* Description of the task *
Below is a listing. Write out exactly its lines between the one holding "blue circle: (19, 285) -> (33, 268), moved" and the one holding "cyan L-shape: (207, 266) -> (219, 302), moved", inclusive.

* Information supplied *
*** Begin section ***

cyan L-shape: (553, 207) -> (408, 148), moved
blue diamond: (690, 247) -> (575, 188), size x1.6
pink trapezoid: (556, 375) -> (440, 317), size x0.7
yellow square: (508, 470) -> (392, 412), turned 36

*** End section ***
*** Begin section ***

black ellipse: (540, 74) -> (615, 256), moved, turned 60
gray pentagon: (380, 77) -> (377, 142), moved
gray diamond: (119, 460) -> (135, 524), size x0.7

*** End section ***
*** Begin section ***

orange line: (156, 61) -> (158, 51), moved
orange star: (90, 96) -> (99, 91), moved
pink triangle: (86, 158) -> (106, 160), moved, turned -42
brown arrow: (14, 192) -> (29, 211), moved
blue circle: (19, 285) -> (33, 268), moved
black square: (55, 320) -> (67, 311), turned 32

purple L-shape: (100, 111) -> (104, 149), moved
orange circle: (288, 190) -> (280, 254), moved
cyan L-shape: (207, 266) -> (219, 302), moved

*** End section ***

* Response for this exercise *
blue circle: (19, 285) -> (33, 268), moved
black square: (55, 320) -> (67, 311), turned 32

purple L-shape: (100, 111) -> (104, 149), moved
orange circle: (288, 190) -> (280, 254), moved
cyan L-shape: (207, 266) -> (219, 302), moved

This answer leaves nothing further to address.